**Exercise aim:** Without the pictures, set down the records below word for word.

**Data provided:**
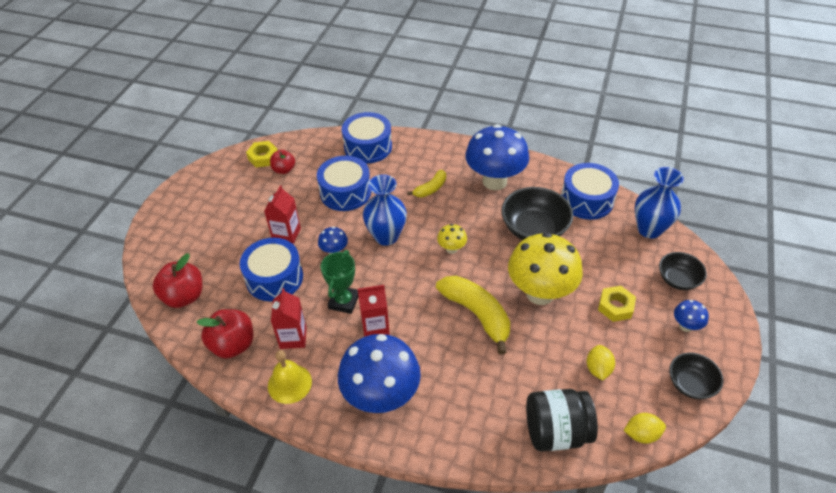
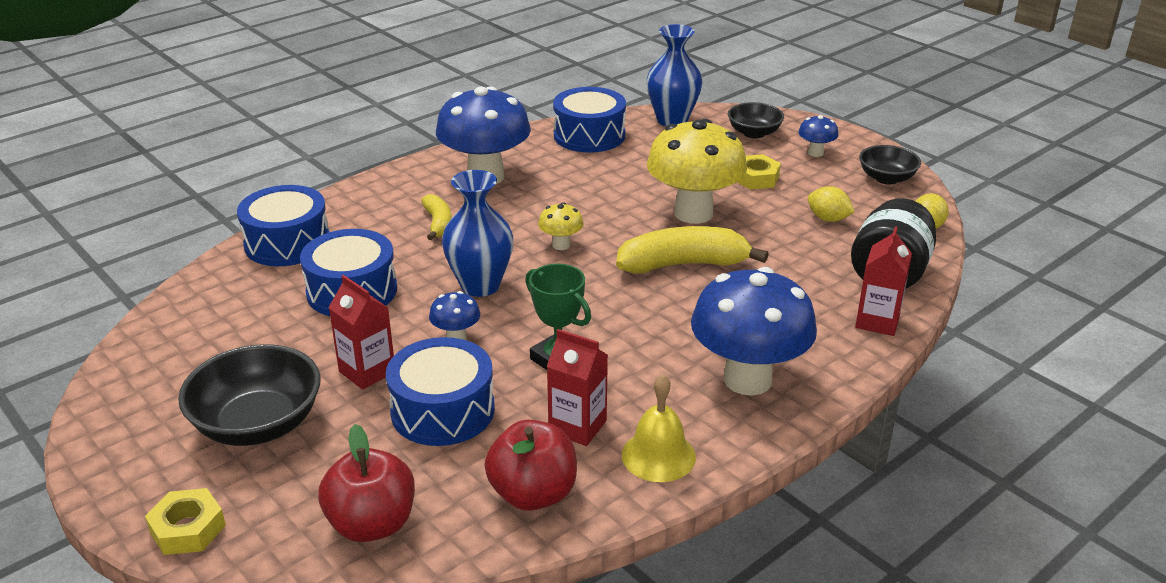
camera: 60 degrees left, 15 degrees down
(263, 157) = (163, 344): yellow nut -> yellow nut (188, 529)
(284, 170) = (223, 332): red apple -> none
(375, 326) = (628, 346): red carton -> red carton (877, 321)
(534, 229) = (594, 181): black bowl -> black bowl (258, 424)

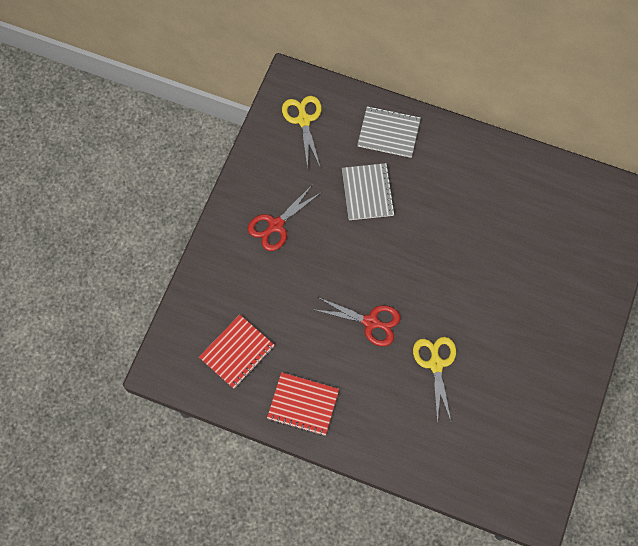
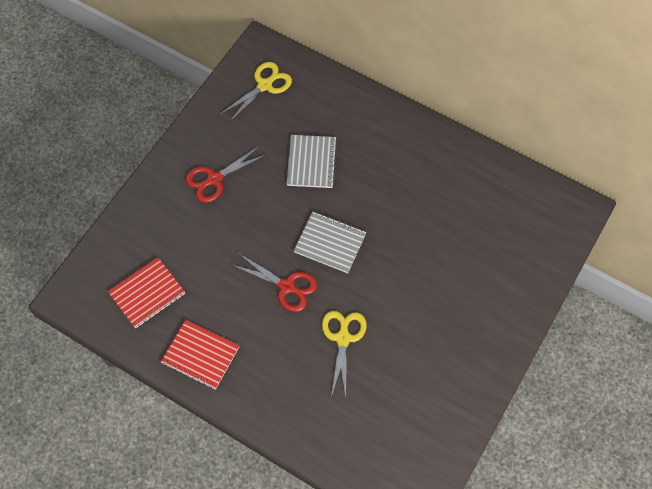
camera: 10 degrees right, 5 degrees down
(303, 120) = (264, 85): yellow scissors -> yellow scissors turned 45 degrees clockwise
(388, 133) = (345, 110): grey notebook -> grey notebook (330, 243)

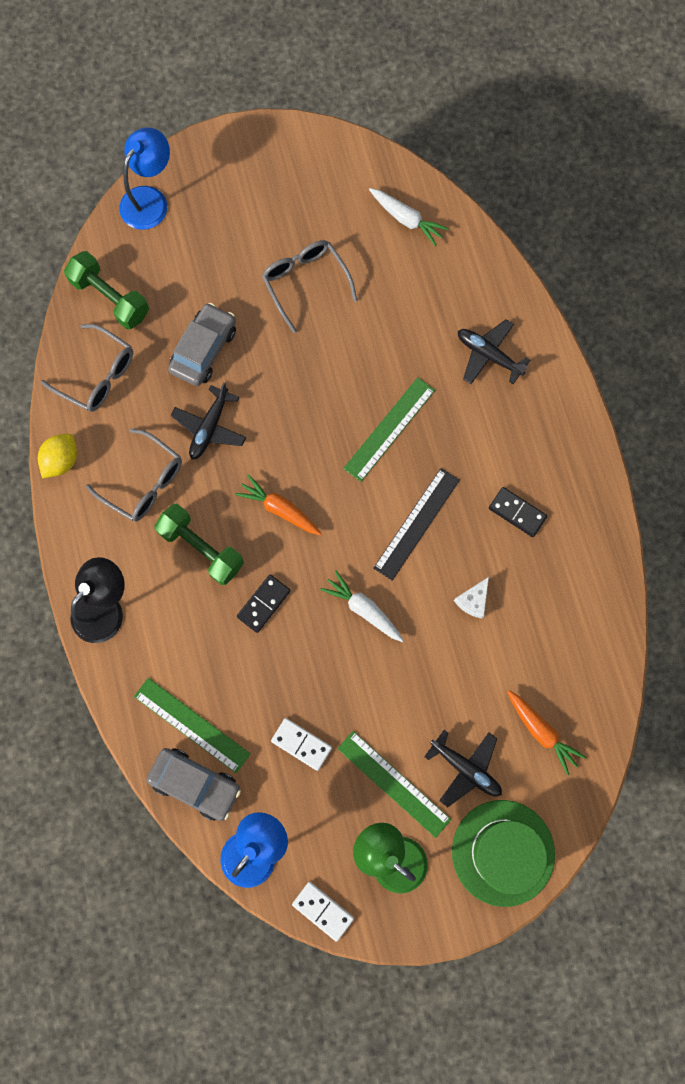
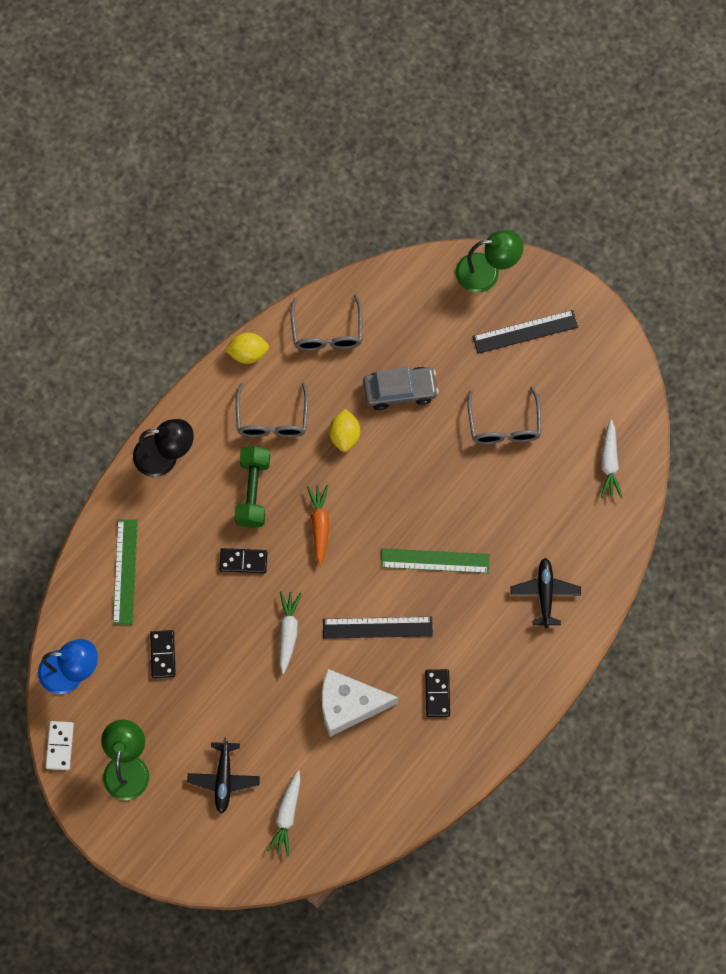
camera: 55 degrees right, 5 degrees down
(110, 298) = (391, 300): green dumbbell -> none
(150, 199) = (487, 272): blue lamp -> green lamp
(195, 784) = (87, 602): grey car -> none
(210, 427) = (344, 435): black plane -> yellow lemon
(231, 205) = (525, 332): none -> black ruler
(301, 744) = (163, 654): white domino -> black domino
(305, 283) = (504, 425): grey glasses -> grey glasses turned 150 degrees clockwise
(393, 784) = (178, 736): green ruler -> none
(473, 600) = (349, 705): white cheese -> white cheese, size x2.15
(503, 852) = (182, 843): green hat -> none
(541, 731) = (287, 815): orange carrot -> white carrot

**Response:**
camera: 60 degrees left, 15 degrees down
(263, 157) = (163, 344): yellow nut -> yellow nut (188, 529)
(284, 170) = (223, 332): red apple -> none
(375, 326) = (628, 346): red carton -> red carton (877, 321)
(534, 229) = (594, 181): black bowl -> black bowl (258, 424)

camera: 10 degrees right, 5 degrees down
(303, 120) = (264, 85): yellow scissors -> yellow scissors turned 45 degrees clockwise
(388, 133) = (345, 110): grey notebook -> grey notebook (330, 243)

camera: 55 degrees right, 5 degrees down
(110, 298) = (391, 300): green dumbbell -> none
(150, 199) = (487, 272): blue lamp -> green lamp
(195, 784) = (87, 602): grey car -> none
(210, 427) = (344, 435): black plane -> yellow lemon
(231, 205) = (525, 332): none -> black ruler
(301, 744) = (163, 654): white domino -> black domino
(305, 283) = (504, 425): grey glasses -> grey glasses turned 150 degrees clockwise
(393, 784) = (178, 736): green ruler -> none
(473, 600) = (349, 705): white cheese -> white cheese, size x2.15
(503, 852) = (182, 843): green hat -> none
(541, 731) = (287, 815): orange carrot -> white carrot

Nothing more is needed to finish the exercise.